**Task directions**
Return the run of lines below that opens with the line containing "in_first: [360, 450]" and closes with the line containing "in_first: [739, 402]", keeping each one exact.

Start of Exercise data

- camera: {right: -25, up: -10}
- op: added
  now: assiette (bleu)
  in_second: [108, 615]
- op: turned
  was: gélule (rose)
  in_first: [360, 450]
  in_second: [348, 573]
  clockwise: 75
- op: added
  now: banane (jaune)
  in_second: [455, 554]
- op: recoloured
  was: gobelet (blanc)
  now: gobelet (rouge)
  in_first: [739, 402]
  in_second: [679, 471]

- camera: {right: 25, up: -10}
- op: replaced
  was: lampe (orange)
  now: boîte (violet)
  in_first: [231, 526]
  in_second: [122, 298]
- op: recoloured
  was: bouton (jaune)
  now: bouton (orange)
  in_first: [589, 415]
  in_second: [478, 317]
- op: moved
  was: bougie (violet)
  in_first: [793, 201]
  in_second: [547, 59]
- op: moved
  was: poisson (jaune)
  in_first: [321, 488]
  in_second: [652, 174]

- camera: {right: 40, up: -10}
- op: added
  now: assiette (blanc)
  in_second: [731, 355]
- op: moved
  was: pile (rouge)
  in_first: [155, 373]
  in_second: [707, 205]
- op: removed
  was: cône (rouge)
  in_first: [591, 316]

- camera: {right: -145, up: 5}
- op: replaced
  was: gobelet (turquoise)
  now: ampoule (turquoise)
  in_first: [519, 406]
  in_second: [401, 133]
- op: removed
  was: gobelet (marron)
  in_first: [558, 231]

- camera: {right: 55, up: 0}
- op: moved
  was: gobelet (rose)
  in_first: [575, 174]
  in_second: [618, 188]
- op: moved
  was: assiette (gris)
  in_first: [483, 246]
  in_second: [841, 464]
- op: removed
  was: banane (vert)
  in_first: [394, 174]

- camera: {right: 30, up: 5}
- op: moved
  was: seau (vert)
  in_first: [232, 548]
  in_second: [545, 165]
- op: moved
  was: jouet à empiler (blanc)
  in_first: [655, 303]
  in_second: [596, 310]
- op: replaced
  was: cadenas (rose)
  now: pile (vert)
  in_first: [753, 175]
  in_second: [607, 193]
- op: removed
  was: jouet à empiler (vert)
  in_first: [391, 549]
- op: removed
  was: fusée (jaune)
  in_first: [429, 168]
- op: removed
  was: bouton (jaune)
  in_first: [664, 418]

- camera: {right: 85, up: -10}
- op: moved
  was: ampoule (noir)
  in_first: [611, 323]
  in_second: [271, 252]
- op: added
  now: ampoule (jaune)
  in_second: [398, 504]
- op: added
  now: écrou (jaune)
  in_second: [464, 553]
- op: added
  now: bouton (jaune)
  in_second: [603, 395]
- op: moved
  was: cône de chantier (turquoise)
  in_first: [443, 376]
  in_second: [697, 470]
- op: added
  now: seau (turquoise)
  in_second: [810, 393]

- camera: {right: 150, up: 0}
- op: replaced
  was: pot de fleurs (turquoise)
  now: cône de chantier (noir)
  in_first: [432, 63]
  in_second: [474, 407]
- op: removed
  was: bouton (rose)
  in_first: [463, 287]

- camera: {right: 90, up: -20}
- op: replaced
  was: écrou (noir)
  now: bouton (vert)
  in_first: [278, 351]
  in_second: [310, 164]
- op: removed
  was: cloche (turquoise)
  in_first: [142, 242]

End of Exercise data

**Task solution**
  in_first: [360, 450]
  in_second: [348, 573]
  clockwise: 75
- op: added
  now: banane (jaune)
  in_second: [455, 554]
- op: recoloured
  was: gobelet (blanc)
  now: gobelet (rouge)
  in_first: [739, 402]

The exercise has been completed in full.